Directive:
Where a line in the listing below contains the word "added", copy that line.

Input data:
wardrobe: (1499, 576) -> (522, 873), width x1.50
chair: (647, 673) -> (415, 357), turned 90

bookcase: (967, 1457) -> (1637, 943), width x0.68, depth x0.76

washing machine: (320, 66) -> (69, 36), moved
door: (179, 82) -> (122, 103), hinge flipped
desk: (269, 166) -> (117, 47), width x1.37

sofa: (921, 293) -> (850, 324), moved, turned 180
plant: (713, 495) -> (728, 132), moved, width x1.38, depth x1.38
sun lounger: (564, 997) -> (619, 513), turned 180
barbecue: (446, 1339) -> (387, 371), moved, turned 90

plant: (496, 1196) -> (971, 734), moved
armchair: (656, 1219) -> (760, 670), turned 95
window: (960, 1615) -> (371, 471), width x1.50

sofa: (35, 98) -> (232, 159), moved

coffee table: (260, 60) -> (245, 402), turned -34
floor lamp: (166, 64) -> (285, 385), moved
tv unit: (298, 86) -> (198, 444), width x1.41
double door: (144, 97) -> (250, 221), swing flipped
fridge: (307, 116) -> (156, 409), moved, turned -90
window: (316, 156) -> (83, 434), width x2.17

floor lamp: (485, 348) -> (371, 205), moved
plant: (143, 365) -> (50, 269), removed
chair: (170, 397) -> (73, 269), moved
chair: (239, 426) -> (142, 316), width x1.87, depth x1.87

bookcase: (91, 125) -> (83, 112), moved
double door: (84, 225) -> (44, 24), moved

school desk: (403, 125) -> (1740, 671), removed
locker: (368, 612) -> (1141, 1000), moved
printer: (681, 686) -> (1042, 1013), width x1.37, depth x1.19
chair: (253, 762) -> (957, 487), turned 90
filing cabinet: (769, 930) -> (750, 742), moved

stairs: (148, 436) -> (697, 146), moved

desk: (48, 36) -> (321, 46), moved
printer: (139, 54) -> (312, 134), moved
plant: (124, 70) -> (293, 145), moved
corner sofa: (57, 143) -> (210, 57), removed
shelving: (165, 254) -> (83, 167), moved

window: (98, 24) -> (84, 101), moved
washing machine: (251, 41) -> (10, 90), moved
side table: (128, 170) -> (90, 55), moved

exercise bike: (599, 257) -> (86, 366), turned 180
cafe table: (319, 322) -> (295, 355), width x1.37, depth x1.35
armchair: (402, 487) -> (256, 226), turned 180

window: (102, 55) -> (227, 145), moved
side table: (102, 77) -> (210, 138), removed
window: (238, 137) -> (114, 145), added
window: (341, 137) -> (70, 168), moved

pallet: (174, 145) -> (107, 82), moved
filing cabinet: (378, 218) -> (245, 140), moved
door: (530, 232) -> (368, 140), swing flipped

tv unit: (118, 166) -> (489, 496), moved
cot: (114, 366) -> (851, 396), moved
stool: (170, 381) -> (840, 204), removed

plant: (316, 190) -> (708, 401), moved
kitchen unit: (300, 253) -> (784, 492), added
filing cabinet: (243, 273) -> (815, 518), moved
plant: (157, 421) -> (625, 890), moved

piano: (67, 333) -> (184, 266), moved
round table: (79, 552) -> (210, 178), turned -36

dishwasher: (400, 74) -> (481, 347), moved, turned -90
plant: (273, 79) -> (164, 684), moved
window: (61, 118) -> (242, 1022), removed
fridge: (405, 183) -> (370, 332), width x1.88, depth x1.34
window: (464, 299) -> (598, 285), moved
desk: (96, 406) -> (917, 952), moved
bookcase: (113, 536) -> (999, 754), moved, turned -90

Response to this exercise:
window: (238, 137) -> (114, 145), added
kitchen unit: (300, 253) -> (784, 492), added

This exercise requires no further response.